Assigned task: This exercise requires an exact copy of each line from the one containing "(313, 162) = (549, 454): blue" down to the last line below.

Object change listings

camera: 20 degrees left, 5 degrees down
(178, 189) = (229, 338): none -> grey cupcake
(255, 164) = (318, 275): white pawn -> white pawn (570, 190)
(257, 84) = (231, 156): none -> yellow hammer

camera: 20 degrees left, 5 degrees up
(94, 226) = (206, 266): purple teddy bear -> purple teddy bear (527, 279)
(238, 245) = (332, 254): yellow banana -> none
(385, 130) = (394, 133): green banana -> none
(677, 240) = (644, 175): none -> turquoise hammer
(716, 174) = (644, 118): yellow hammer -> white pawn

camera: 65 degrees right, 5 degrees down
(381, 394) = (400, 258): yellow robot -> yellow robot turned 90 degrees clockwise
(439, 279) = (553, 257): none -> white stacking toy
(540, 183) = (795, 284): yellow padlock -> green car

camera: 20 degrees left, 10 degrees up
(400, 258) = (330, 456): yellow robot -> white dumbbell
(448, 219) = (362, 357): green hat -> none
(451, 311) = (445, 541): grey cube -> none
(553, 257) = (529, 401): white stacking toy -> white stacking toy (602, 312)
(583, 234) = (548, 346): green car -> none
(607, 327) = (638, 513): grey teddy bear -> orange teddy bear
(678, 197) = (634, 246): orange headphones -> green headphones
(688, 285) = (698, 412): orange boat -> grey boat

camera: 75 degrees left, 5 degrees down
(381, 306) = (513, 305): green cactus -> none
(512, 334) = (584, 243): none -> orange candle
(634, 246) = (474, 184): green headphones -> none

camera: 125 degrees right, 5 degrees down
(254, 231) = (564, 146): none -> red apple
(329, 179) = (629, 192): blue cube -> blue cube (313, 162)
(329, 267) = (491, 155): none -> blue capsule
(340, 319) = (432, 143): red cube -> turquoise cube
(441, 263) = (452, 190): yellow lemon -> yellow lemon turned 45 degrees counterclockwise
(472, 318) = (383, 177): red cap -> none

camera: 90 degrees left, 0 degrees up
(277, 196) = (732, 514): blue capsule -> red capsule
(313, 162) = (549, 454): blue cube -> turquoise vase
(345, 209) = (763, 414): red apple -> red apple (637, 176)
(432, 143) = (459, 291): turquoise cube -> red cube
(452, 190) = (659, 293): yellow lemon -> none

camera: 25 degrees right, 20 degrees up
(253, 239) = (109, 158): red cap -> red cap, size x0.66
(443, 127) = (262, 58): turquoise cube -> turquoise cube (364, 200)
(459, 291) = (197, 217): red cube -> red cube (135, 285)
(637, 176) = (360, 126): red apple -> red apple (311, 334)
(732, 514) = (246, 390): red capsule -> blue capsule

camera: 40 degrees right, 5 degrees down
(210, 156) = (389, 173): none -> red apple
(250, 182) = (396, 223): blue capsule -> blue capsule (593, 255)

Exercise output:
(313, 162) = (549, 454): blue cube -> turquoise vase
(345, 209) = (763, 414): red apple -> red apple (637, 176)
(432, 143) = (459, 291): turquoise cube -> red cube
(452, 190) = (659, 293): yellow lemon -> none

camera: 25 degrees right, 20 degrees up
(253, 239) = (109, 158): red cap -> red cap, size x0.66
(443, 127) = (262, 58): turquoise cube -> turquoise cube (364, 200)
(459, 291) = (197, 217): red cube -> red cube (135, 285)
(637, 176) = (360, 126): red apple -> red apple (311, 334)
(732, 514) = (246, 390): red capsule -> blue capsule

camera: 40 degrees right, 5 degrees down
(210, 156) = (389, 173): none -> red apple
(250, 182) = (396, 223): blue capsule -> blue capsule (593, 255)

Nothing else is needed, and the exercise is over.